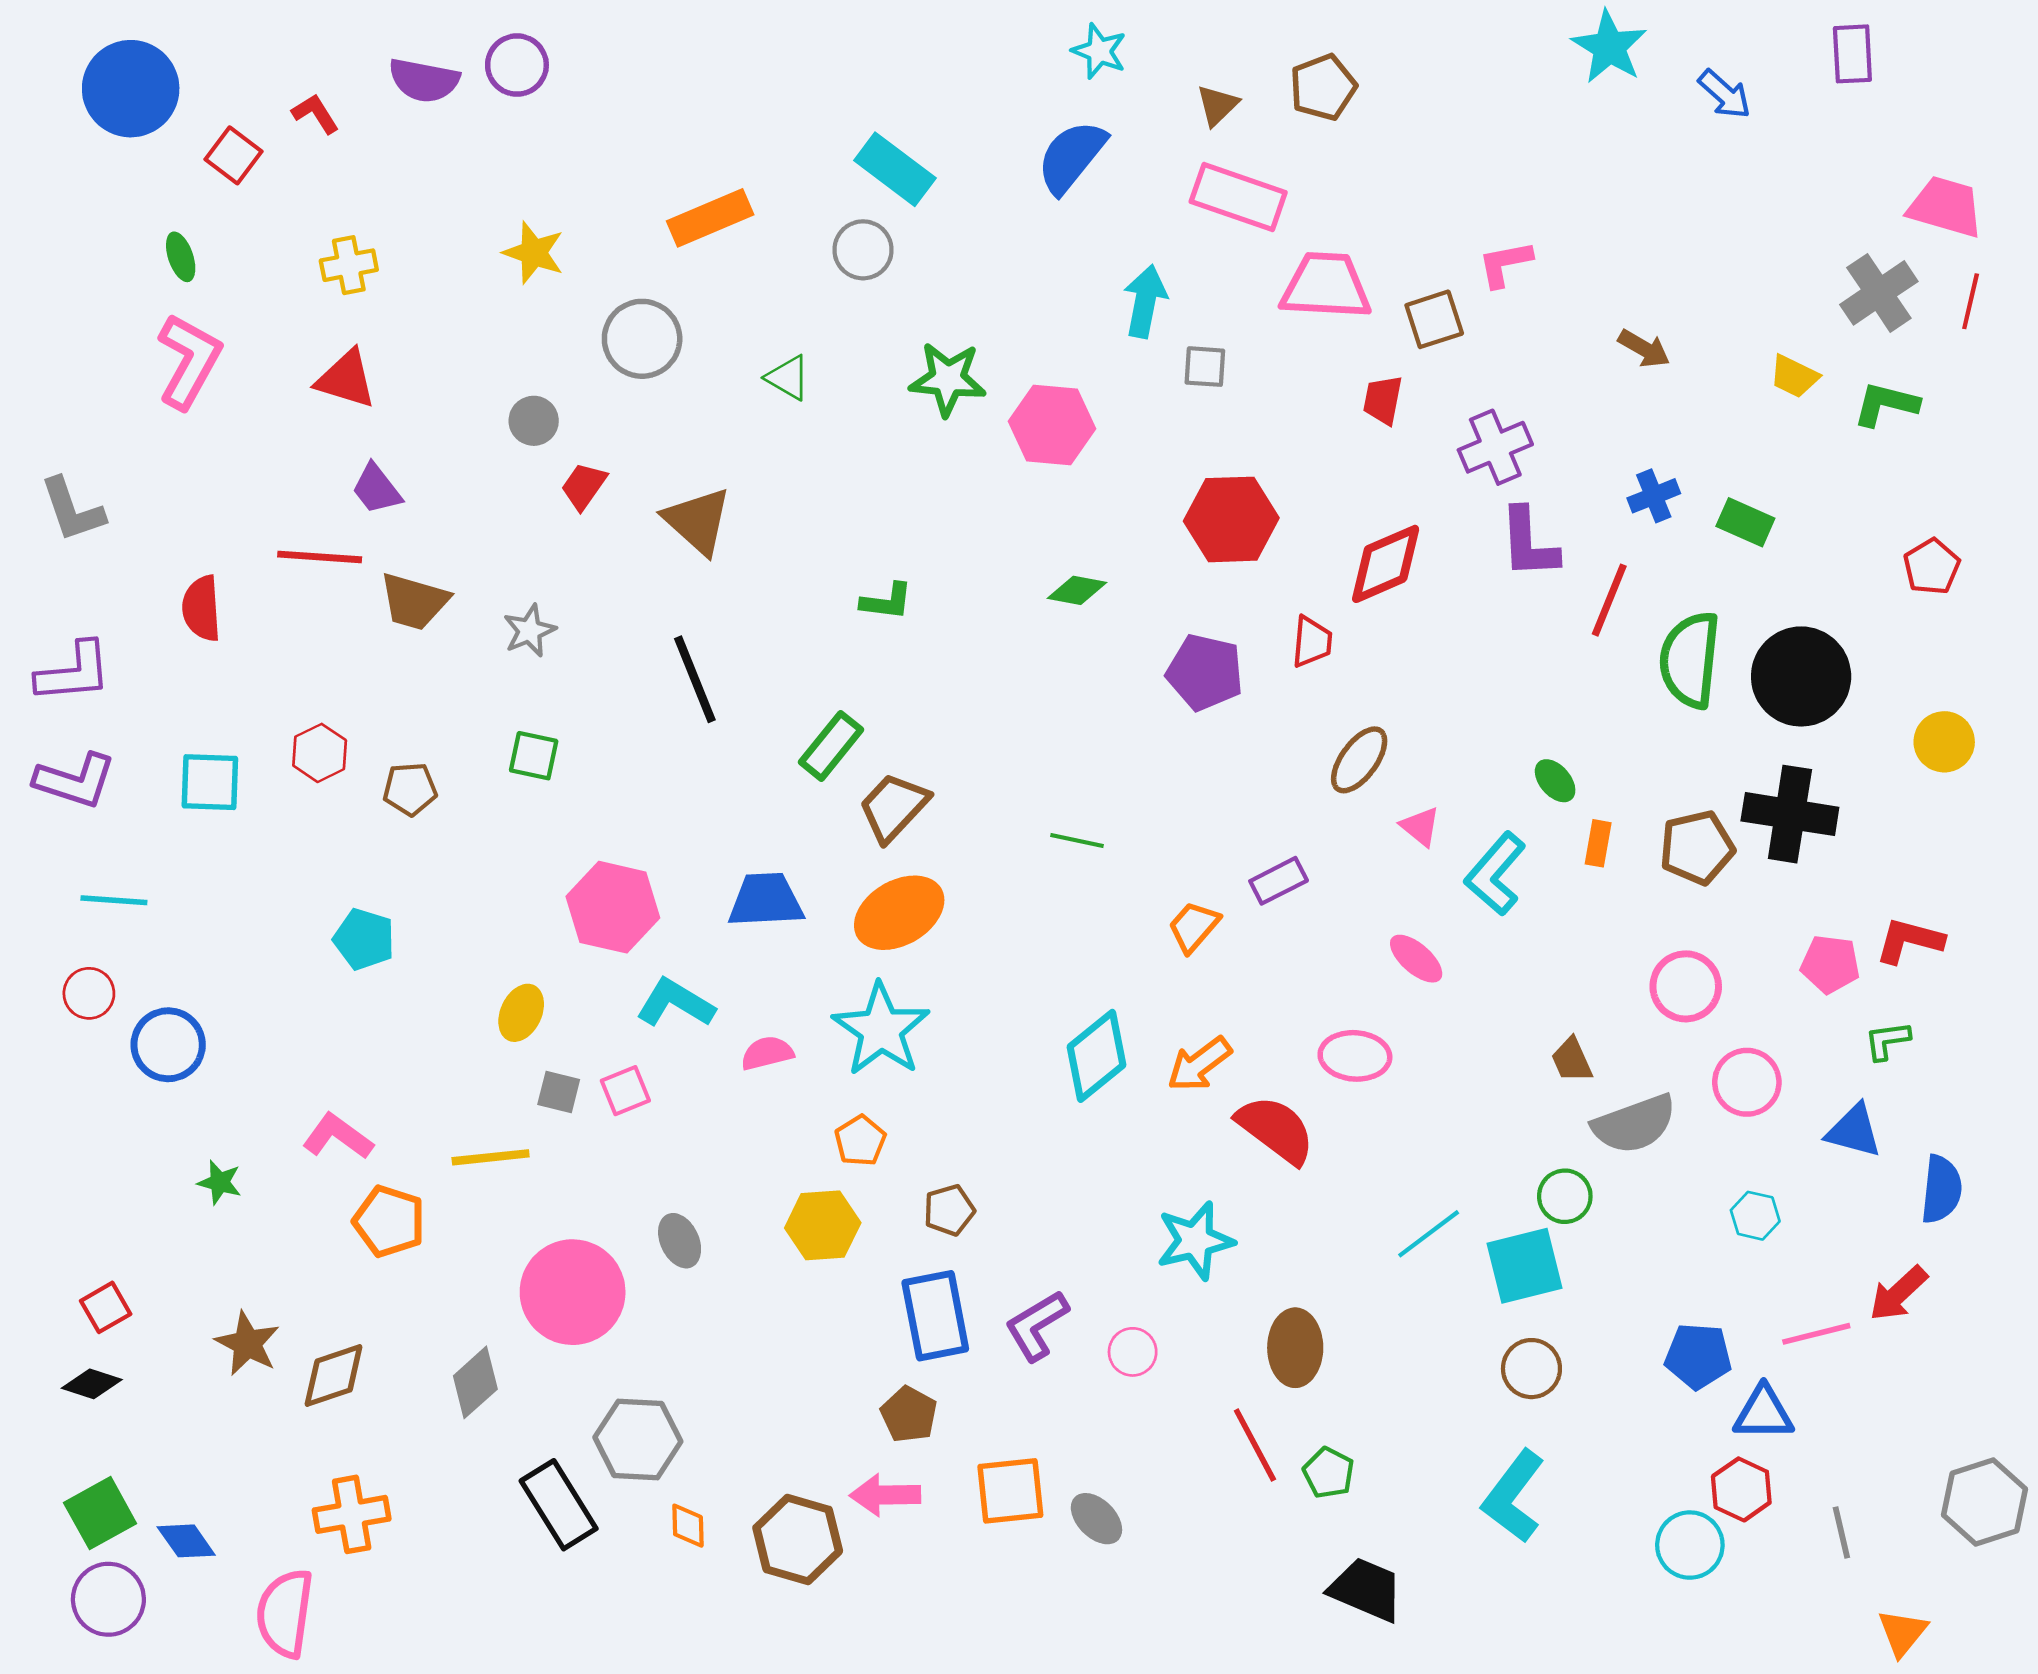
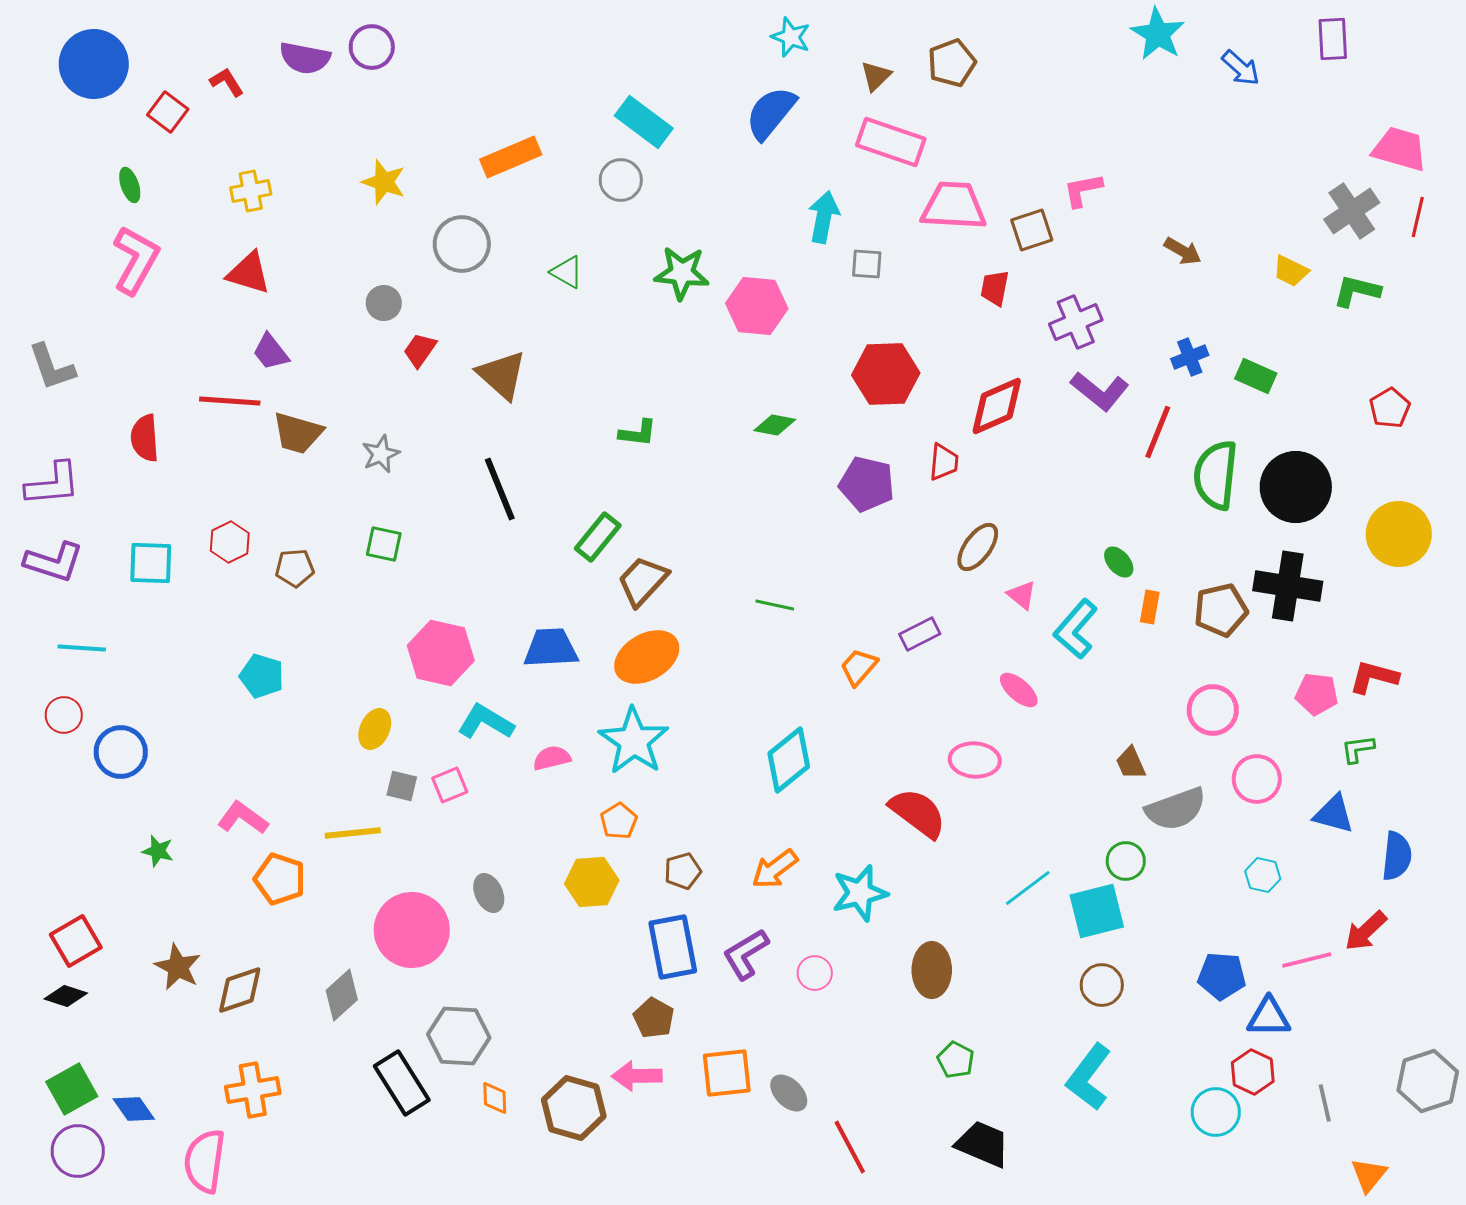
purple L-shape: (1529, 543) -> (1100, 391), turned -48
yellow circle: (1944, 742) -> (1399, 534), size x1.5
orange arrow: (1199, 1064) -> (775, 869), moved
red square: (106, 1307) -> (76, 941), size x1.4
red line: (1255, 1445) -> (850, 1147), moved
------------------------
### [What you need to do]
The answer must be every line of the records that holds the string "moved".

### [Result]
orange arrow: (1199, 1064) -> (775, 869), moved
red line: (1255, 1445) -> (850, 1147), moved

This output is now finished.